• **Aim of the exercise**
Faithfully repeat each entry below, minus the pictures.

────────────────────

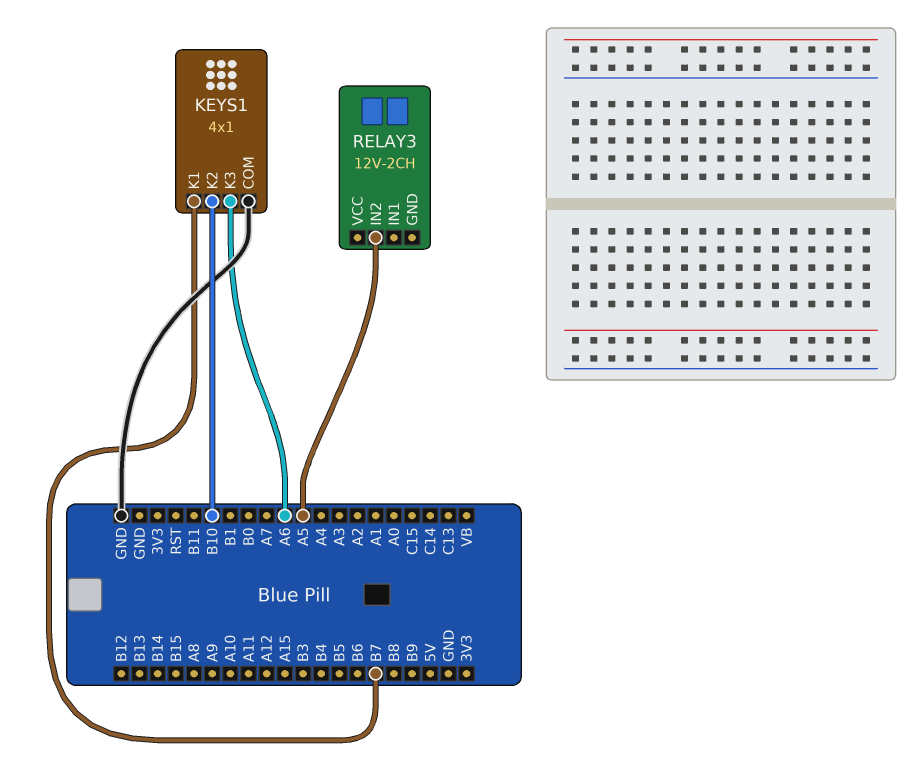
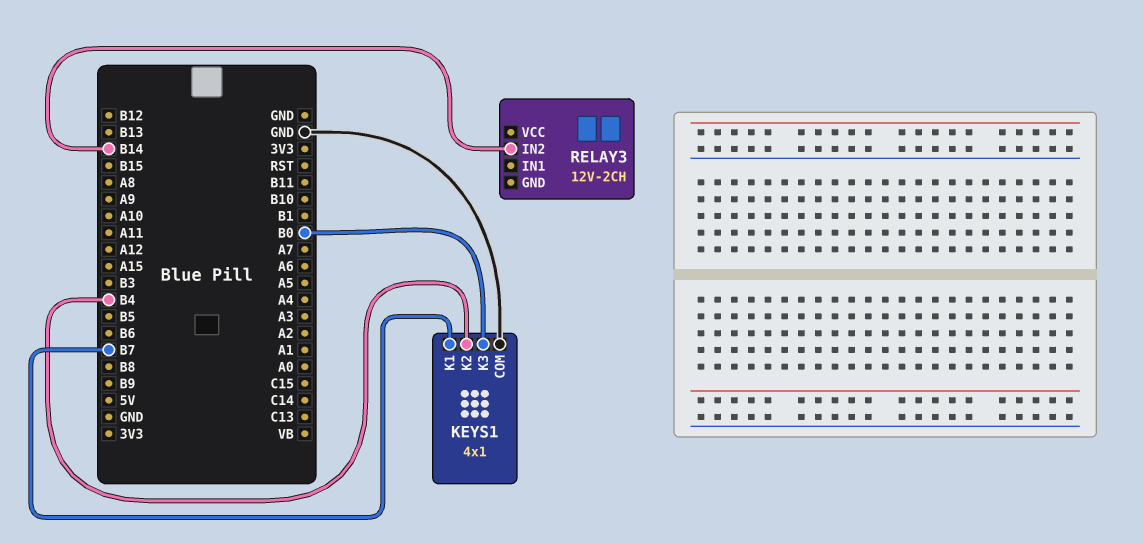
KEYS1 pin K2: B10 -> B4
KEYS1 pin K3: A6 -> B0
RELAY3 pin IN2: A5 -> B14

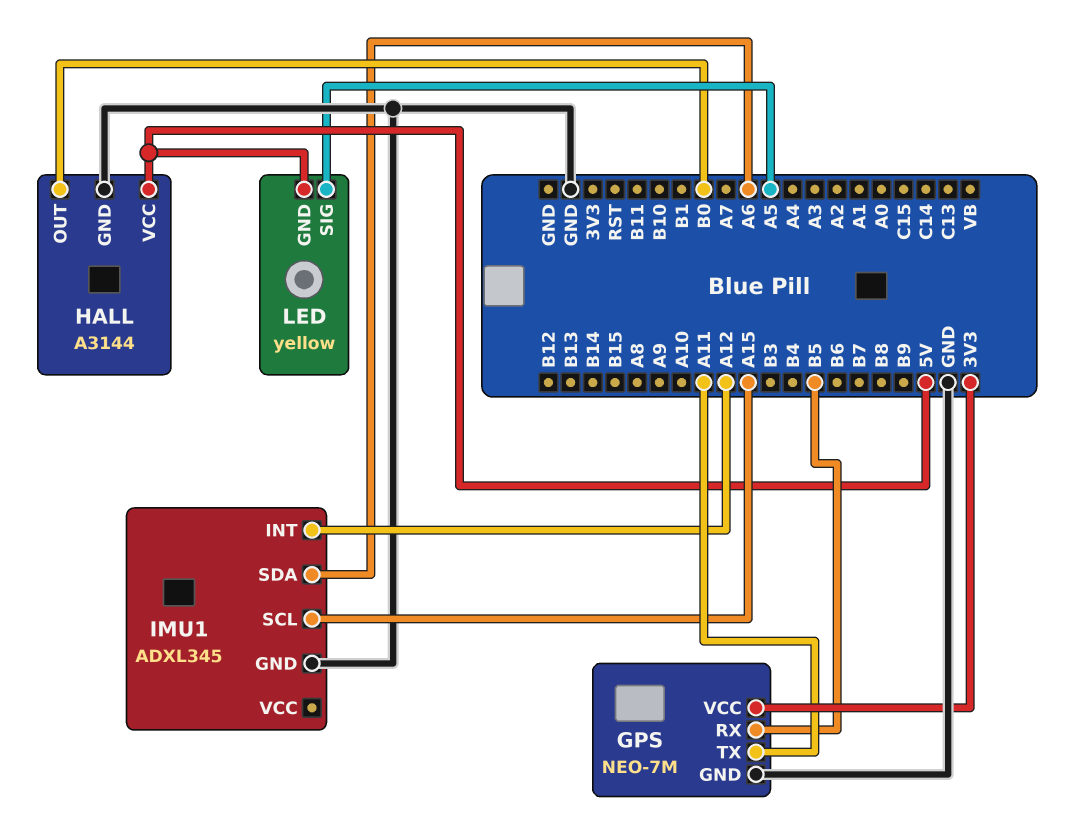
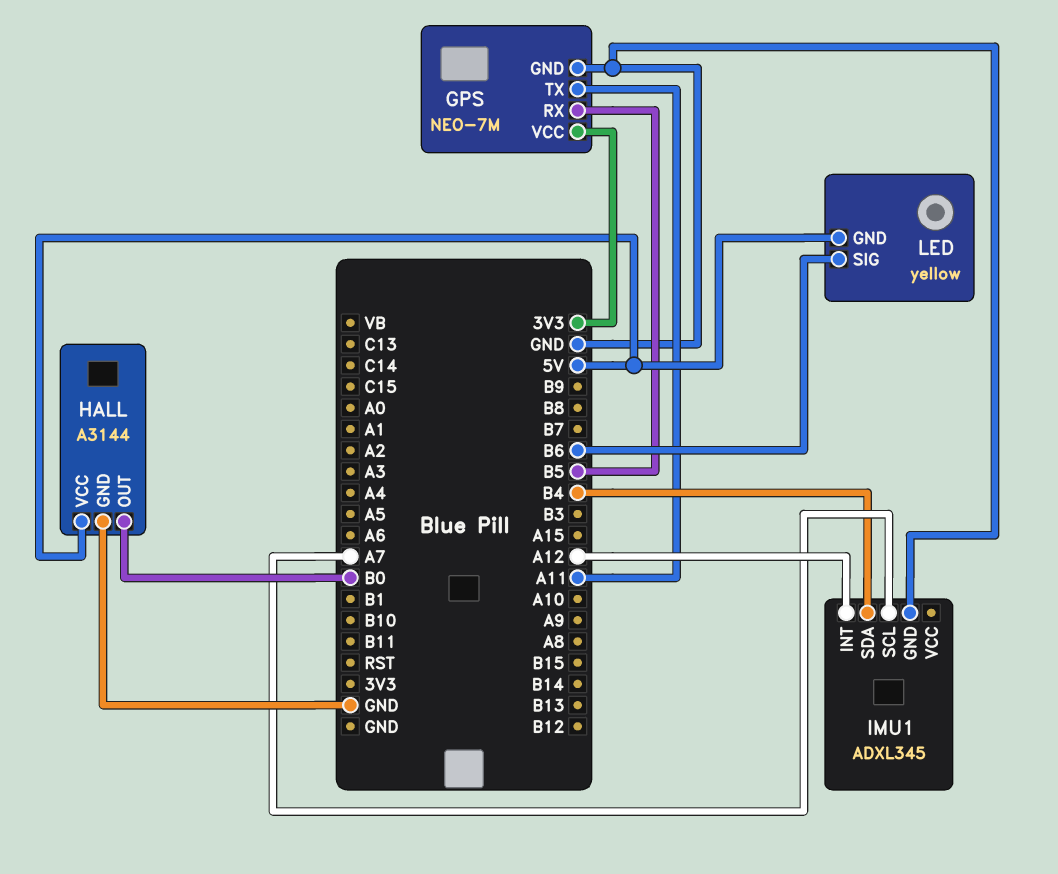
IMU1 pin SCL: A15 -> A7
IMU1 pin SDA: A6 -> B4
LED pin SIG: A5 -> B6

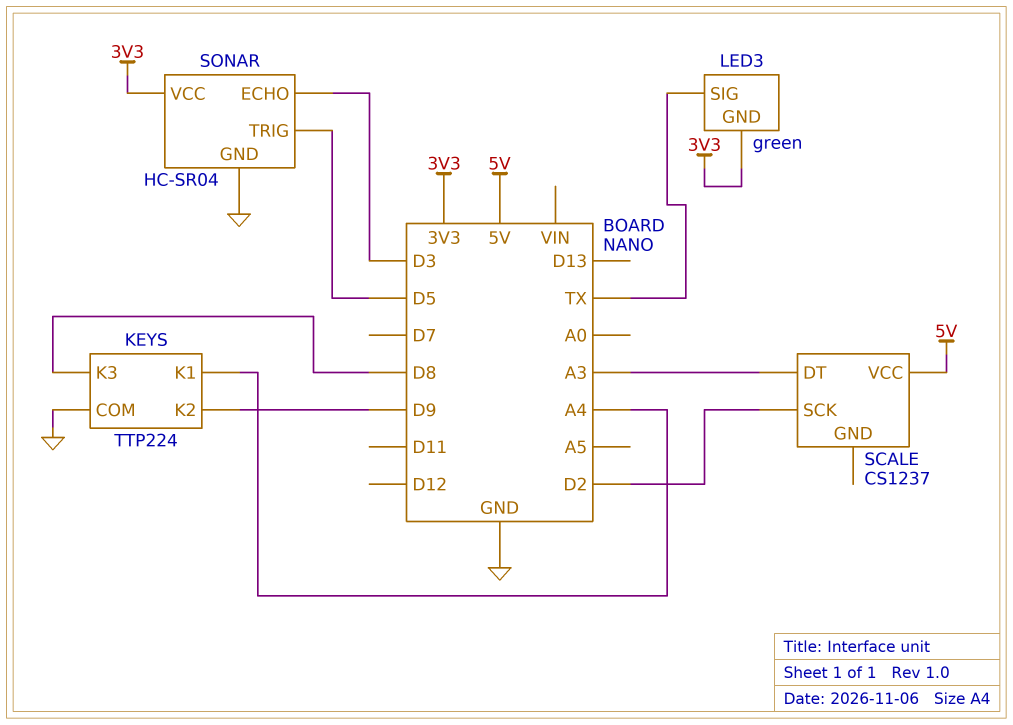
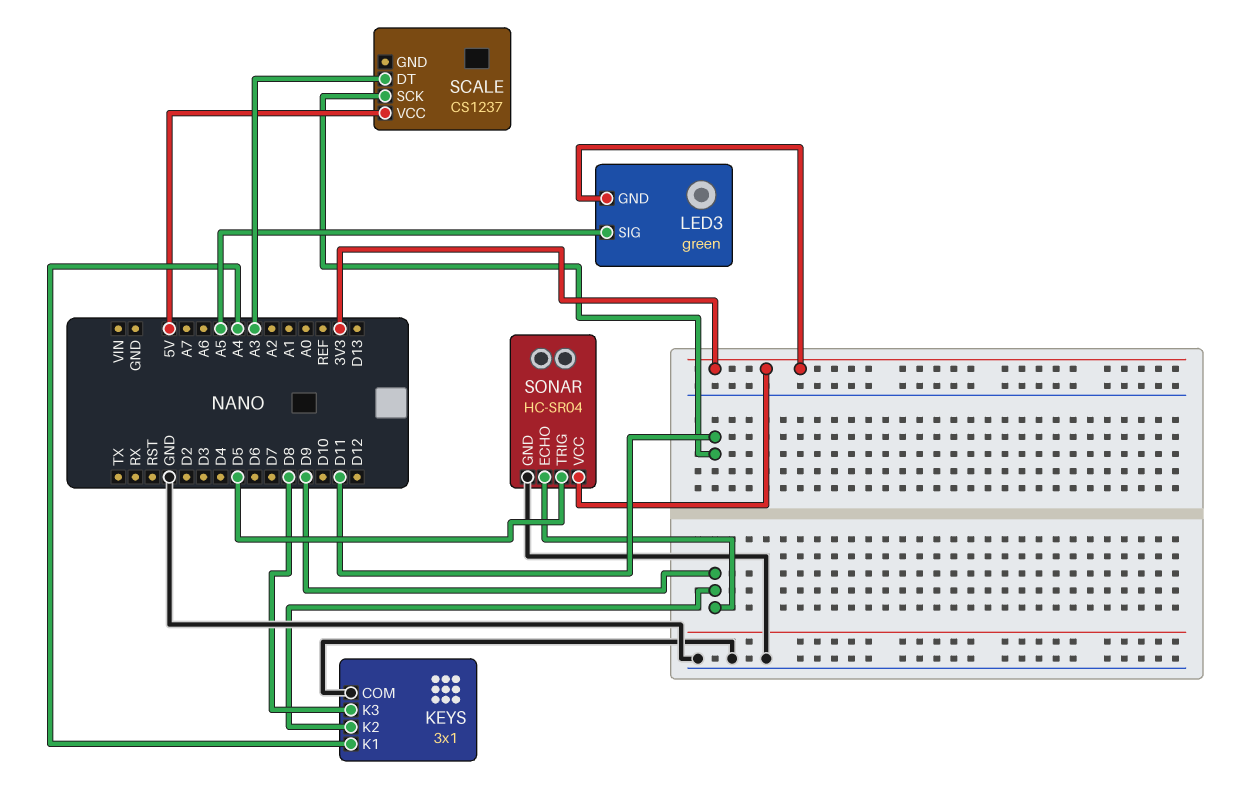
KEYS: TTP224 -> 3x1
LED3 pin SIG: TX -> A5
SCALE pin SCK: D2 -> D11
SONAR pin ECHO: D3 -> D9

────────────────────

• **Exercise output**
KEYS1 pin K2: B10 -> B4
KEYS1 pin K3: A6 -> B0
RELAY3 pin IN2: A5 -> B14

IMU1 pin SCL: A15 -> A7
IMU1 pin SDA: A6 -> B4
LED pin SIG: A5 -> B6

KEYS: TTP224 -> 3x1
LED3 pin SIG: TX -> A5
SCALE pin SCK: D2 -> D11
SONAR pin ECHO: D3 -> D9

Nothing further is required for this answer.